** Start RECORDED INFORMATION **
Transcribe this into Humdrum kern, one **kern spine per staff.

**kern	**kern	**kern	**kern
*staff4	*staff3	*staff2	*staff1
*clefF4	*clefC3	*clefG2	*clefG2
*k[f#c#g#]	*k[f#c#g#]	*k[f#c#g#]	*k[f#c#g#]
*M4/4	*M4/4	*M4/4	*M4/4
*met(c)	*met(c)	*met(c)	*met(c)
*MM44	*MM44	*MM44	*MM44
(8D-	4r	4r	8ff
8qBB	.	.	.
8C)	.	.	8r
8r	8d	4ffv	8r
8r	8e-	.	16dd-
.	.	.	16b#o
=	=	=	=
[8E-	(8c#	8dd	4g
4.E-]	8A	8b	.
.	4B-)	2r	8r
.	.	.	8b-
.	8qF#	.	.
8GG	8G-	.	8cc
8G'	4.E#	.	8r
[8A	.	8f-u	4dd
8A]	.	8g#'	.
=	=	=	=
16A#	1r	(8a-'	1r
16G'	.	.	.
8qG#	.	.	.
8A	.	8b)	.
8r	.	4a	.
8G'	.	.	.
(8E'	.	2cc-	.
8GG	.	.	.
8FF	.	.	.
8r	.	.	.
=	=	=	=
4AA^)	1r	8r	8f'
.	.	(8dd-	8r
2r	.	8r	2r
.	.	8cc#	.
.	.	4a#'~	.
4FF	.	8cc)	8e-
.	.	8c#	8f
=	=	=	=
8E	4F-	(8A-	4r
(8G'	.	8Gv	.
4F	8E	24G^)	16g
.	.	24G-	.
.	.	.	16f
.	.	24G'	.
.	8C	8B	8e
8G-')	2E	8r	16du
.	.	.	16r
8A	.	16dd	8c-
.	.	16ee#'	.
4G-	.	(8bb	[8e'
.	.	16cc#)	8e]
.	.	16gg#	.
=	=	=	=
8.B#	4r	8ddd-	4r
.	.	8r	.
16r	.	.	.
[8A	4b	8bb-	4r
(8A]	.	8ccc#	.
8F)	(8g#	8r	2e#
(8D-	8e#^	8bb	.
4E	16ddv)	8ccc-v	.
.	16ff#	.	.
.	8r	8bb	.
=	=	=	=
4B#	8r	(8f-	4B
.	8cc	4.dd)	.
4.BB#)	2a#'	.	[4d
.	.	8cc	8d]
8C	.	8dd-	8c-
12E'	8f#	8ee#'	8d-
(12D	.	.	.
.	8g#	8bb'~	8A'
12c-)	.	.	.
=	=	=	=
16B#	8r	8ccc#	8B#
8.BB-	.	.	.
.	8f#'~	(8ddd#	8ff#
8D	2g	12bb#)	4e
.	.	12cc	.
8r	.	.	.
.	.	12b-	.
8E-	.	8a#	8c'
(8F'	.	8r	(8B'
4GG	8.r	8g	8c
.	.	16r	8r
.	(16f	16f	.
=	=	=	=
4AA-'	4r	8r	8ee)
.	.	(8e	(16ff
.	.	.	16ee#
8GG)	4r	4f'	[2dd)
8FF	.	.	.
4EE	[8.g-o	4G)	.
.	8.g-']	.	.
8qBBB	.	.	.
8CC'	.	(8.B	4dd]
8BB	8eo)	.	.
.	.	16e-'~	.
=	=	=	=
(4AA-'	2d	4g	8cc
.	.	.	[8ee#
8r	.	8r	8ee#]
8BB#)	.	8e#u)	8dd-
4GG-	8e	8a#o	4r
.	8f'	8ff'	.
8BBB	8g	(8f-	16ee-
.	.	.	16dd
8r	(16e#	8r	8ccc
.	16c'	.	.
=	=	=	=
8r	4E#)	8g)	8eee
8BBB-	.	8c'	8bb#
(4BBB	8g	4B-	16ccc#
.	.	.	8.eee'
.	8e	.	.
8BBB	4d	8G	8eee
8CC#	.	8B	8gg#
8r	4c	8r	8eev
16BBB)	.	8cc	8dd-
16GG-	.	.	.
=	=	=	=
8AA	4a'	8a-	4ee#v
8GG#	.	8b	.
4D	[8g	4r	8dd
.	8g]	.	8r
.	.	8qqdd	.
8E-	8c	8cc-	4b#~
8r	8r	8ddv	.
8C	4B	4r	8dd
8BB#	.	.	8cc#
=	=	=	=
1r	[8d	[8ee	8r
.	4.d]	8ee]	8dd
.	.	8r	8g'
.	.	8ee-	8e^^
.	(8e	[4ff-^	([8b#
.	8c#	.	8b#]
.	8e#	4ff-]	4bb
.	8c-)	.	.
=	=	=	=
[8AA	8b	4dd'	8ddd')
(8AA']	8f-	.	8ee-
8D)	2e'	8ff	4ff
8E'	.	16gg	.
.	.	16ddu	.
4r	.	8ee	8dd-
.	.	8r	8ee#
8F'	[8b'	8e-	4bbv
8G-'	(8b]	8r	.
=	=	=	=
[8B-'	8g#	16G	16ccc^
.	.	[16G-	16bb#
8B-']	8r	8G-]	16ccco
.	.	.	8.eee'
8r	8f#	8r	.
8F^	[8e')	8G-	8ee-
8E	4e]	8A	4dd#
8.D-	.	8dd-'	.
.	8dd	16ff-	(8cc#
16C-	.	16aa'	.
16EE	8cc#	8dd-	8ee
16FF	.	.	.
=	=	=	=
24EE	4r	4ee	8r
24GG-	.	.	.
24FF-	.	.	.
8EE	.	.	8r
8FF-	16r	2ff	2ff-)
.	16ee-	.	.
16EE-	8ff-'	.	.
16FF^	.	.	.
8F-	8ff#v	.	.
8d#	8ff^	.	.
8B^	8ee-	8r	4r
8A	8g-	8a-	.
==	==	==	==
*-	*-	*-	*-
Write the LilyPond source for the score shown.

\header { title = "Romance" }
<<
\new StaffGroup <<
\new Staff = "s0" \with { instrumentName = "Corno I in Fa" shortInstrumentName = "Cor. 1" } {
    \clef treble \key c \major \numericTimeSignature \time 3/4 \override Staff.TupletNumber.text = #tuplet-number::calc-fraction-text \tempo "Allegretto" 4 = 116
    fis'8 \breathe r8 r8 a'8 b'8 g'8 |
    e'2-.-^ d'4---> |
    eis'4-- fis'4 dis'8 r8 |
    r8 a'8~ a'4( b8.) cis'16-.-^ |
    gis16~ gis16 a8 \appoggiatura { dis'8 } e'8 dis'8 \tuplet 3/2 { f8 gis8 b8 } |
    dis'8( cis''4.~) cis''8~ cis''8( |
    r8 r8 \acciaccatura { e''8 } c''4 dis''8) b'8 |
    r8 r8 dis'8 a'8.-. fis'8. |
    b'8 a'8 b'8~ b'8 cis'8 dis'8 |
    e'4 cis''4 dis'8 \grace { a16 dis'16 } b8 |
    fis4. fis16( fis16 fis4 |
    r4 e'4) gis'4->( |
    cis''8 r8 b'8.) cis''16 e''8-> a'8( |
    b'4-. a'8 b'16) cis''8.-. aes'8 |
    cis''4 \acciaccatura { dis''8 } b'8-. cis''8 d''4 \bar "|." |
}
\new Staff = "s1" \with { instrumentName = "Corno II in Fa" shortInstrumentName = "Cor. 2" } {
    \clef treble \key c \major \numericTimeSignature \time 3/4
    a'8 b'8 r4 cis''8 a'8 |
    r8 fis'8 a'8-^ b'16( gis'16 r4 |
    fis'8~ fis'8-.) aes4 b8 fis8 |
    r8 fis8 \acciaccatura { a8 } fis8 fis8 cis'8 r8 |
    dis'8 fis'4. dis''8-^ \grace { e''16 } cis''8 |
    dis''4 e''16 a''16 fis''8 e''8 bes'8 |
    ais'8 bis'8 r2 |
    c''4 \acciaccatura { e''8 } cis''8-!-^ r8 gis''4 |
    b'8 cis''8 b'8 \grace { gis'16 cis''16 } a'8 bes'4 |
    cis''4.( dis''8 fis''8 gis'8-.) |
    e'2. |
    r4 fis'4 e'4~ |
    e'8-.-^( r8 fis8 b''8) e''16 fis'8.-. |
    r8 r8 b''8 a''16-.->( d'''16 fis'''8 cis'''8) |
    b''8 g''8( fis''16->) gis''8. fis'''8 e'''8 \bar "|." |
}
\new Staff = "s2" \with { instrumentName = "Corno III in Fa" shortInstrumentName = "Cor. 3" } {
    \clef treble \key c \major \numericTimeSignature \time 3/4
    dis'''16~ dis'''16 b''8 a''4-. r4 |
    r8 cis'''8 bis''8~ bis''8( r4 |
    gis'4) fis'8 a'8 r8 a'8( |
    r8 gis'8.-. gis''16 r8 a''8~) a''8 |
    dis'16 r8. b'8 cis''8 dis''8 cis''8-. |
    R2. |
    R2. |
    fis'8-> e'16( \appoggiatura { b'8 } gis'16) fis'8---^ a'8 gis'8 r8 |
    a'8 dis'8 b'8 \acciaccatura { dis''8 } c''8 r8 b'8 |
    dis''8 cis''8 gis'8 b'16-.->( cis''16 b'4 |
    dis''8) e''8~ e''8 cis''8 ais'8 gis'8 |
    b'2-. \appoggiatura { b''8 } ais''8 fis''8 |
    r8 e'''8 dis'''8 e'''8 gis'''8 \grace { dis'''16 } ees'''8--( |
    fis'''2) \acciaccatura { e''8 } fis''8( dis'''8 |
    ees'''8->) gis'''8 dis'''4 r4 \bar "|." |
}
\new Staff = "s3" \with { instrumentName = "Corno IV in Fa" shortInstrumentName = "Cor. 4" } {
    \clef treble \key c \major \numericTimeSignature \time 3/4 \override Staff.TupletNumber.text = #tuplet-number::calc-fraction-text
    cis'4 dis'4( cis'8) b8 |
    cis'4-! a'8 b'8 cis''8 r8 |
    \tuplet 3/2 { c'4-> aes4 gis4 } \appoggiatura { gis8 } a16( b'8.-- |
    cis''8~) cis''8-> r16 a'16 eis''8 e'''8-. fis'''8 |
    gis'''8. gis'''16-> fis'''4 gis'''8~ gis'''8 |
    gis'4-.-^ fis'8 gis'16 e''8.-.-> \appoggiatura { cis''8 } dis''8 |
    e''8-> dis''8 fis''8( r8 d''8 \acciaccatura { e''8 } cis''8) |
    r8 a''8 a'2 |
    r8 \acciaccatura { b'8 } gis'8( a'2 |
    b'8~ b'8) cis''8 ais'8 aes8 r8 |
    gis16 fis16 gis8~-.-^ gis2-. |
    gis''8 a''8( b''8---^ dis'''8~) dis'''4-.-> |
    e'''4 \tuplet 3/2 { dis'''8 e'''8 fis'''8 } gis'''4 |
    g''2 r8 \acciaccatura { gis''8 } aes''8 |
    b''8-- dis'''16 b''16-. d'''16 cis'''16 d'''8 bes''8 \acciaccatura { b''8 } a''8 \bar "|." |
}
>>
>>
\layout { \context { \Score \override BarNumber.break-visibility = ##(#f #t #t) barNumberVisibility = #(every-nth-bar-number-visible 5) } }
** End RECORDED INFORMATION **
*SET TASK*: How many of the lines above contain the string "grace"? Case counts. Give only the number.

*THE ANSWER*: 4